##### PROVIDED ENTRIES #####

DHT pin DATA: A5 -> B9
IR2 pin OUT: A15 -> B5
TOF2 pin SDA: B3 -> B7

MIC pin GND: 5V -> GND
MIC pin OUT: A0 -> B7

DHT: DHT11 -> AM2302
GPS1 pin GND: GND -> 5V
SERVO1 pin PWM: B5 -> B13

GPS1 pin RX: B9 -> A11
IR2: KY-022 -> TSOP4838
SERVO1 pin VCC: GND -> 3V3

#####

TASK DIRECTIONS: For this exercise, please copy exactly the lines from the one holding "DHT: DHT11 -> AM2302" through the end of the records, the first and last included.

ANSWER TO THE PROBLEM:
DHT: DHT11 -> AM2302
GPS1 pin GND: GND -> 5V
SERVO1 pin PWM: B5 -> B13

GPS1 pin RX: B9 -> A11
IR2: KY-022 -> TSOP4838
SERVO1 pin VCC: GND -> 3V3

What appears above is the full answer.